Exercise ::
Excluding pictures, retype exactly the lines from the one with "GAS1 pin AO: A0 -> D5" through the end of the records that follow.

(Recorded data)
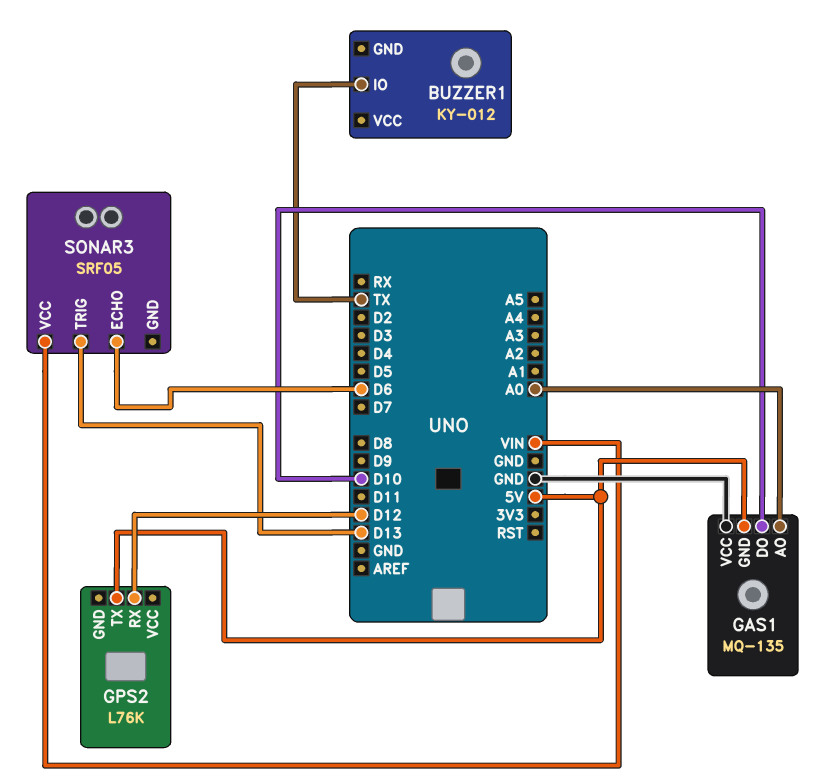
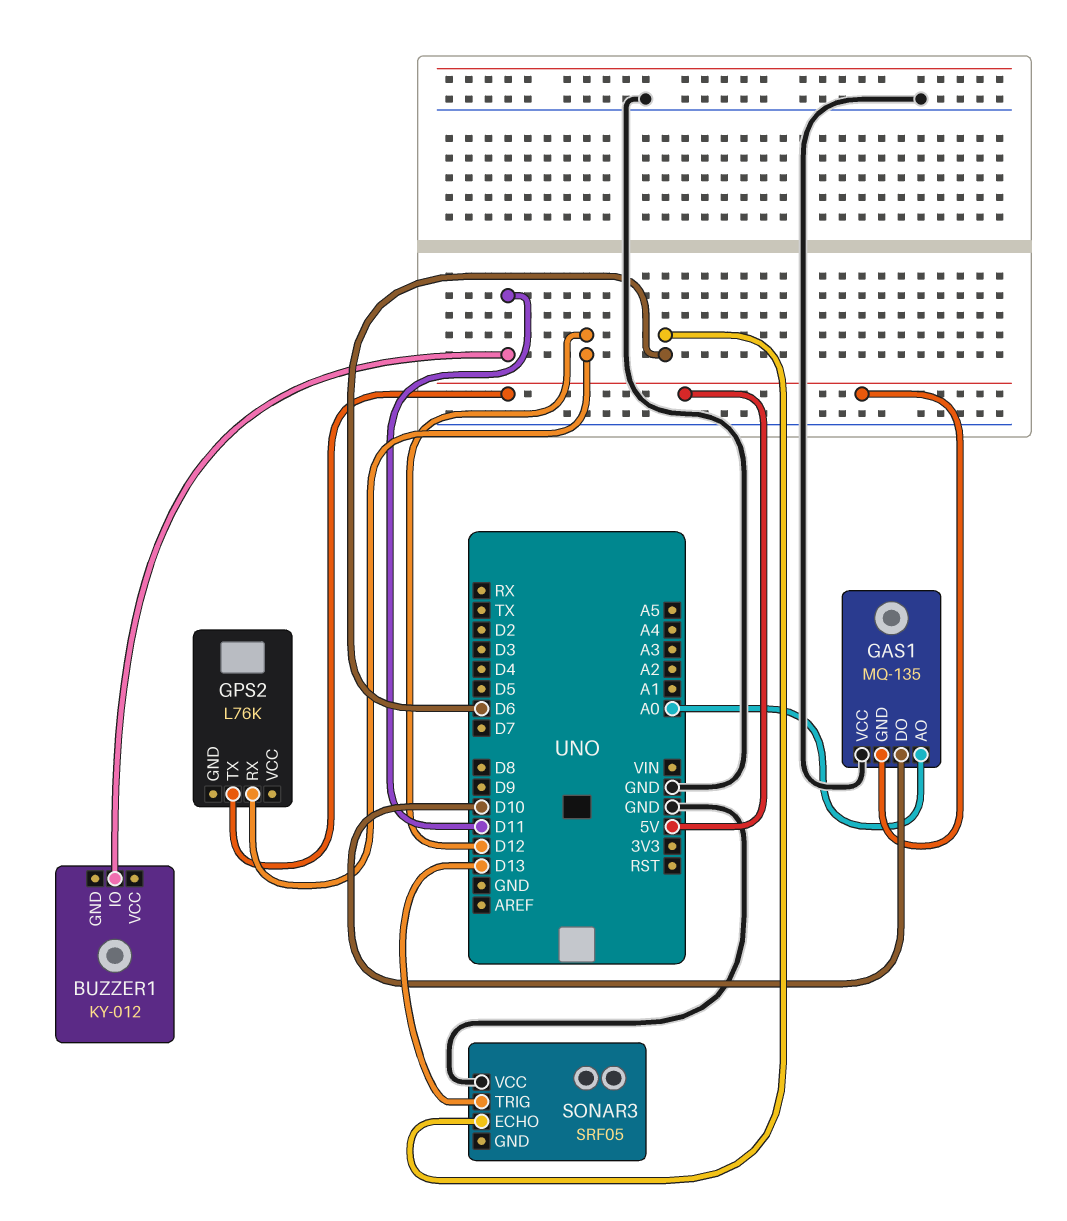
BUZZER1 pin IO: TX -> D11
SONAR3 pin VCC: VIN -> GND

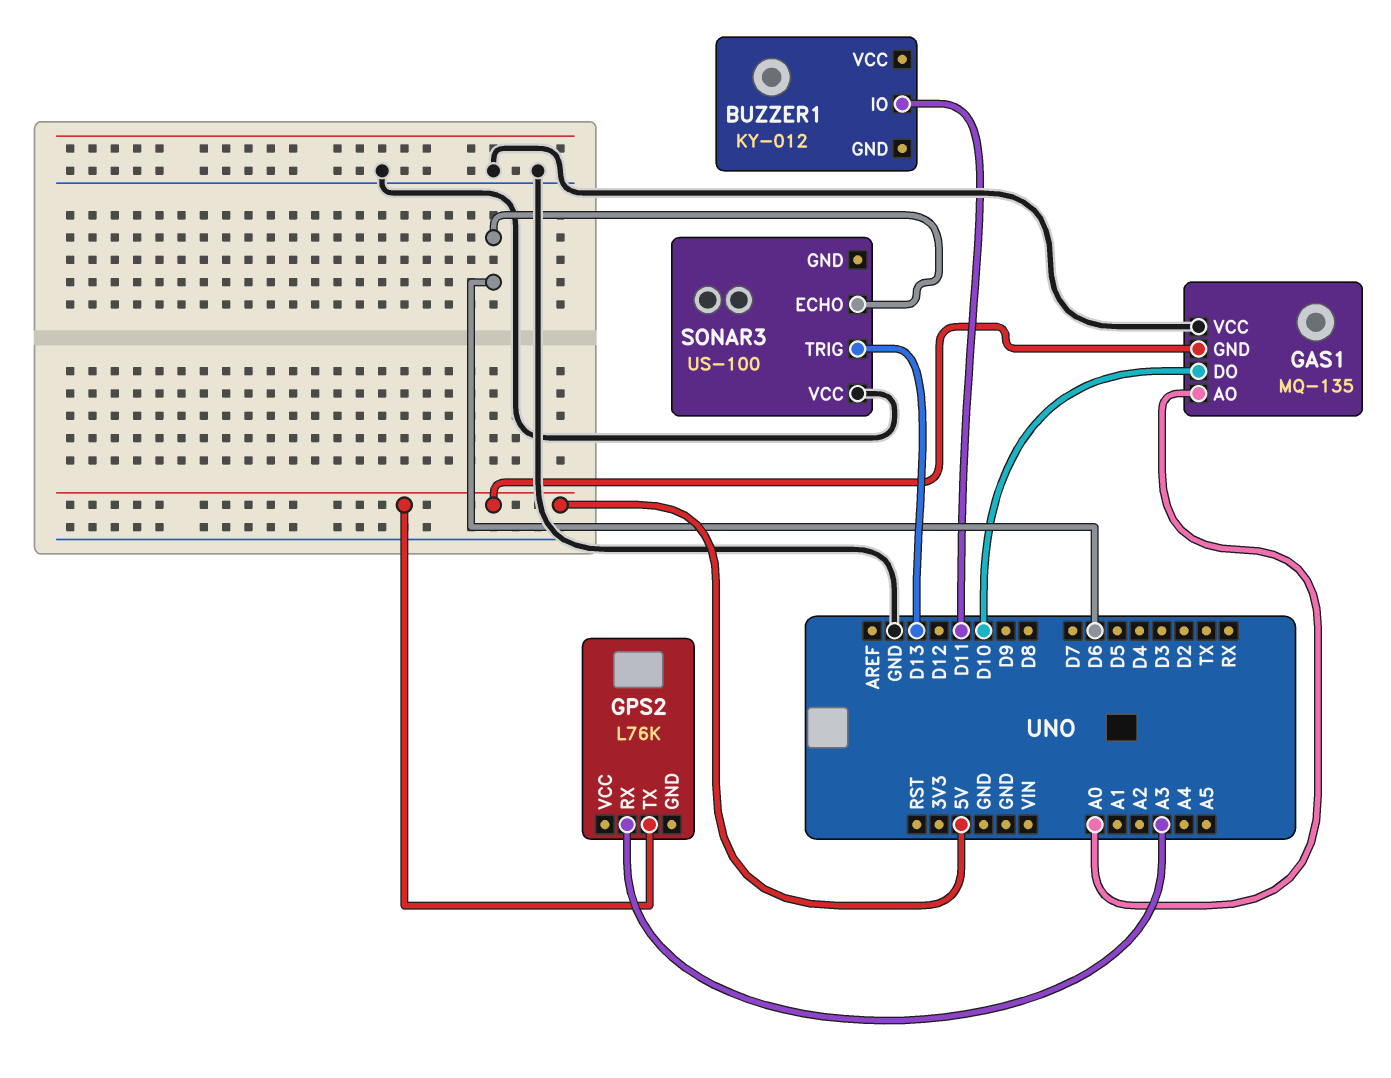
GPS2 pin RX: D12 -> A3
SONAR3: SRF05 -> US-100

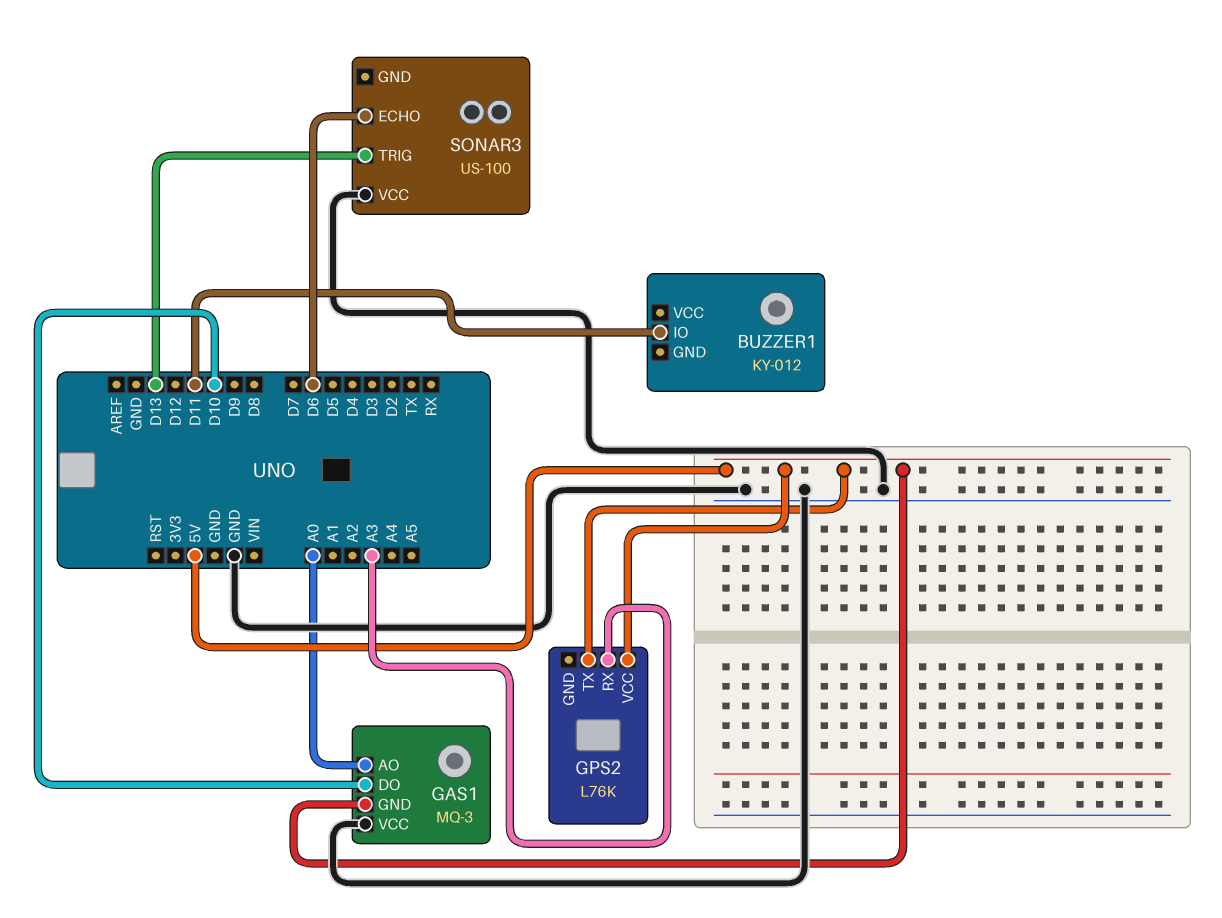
GAS1: MQ-135 -> MQ-3
GPS2 pin VCC: none -> 5V

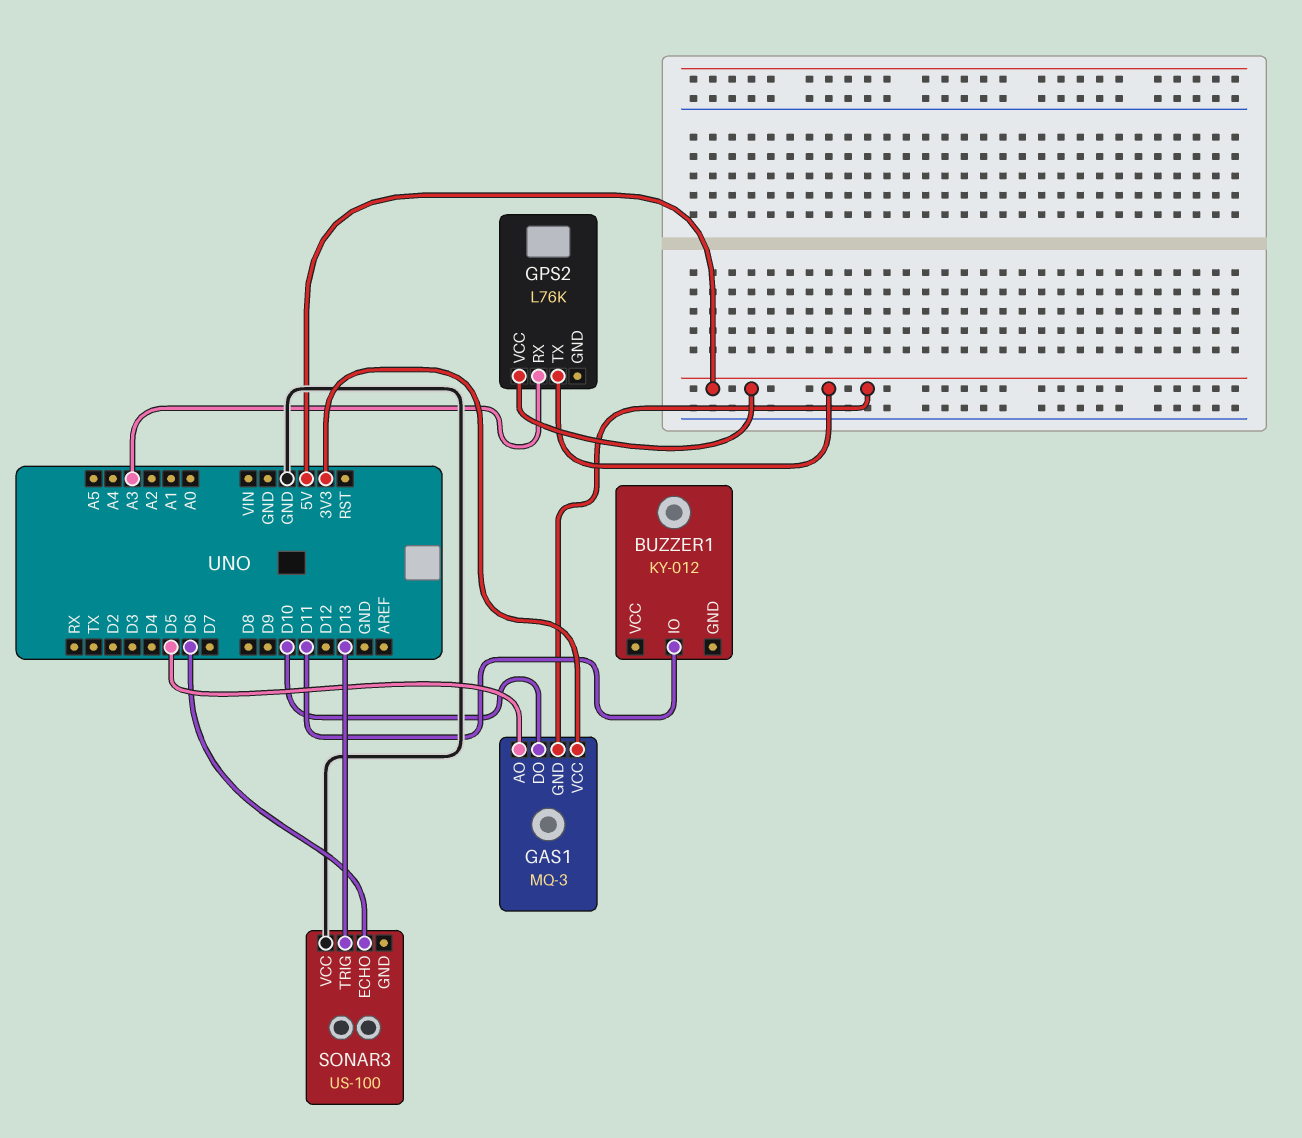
GAS1 pin AO: A0 -> D5
GAS1 pin VCC: GND -> 3V3

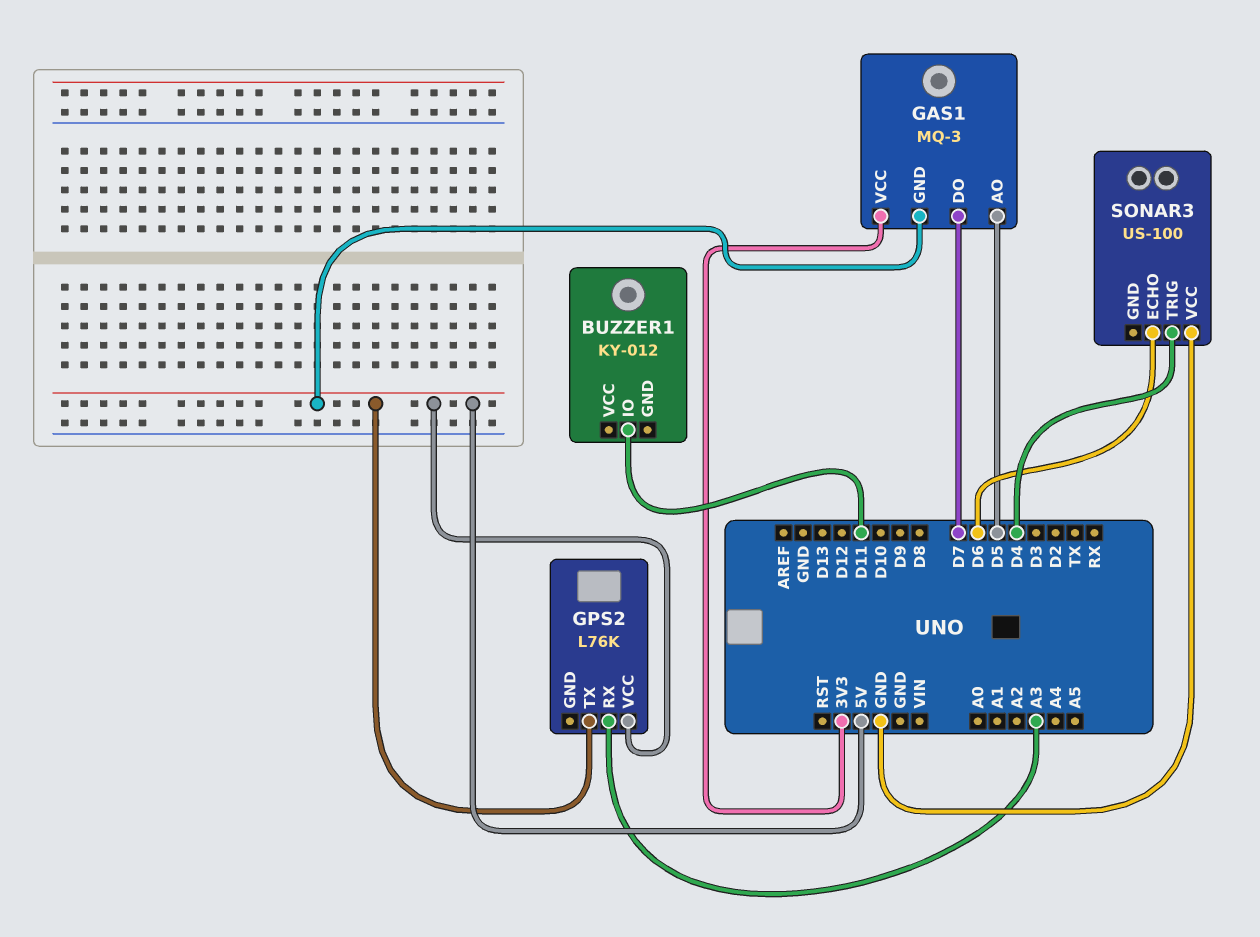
GAS1 pin DO: D10 -> D7
SONAR3 pin TRIG: D13 -> D4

Task result ::
GAS1 pin AO: A0 -> D5
GAS1 pin VCC: GND -> 3V3

GAS1 pin DO: D10 -> D7
SONAR3 pin TRIG: D13 -> D4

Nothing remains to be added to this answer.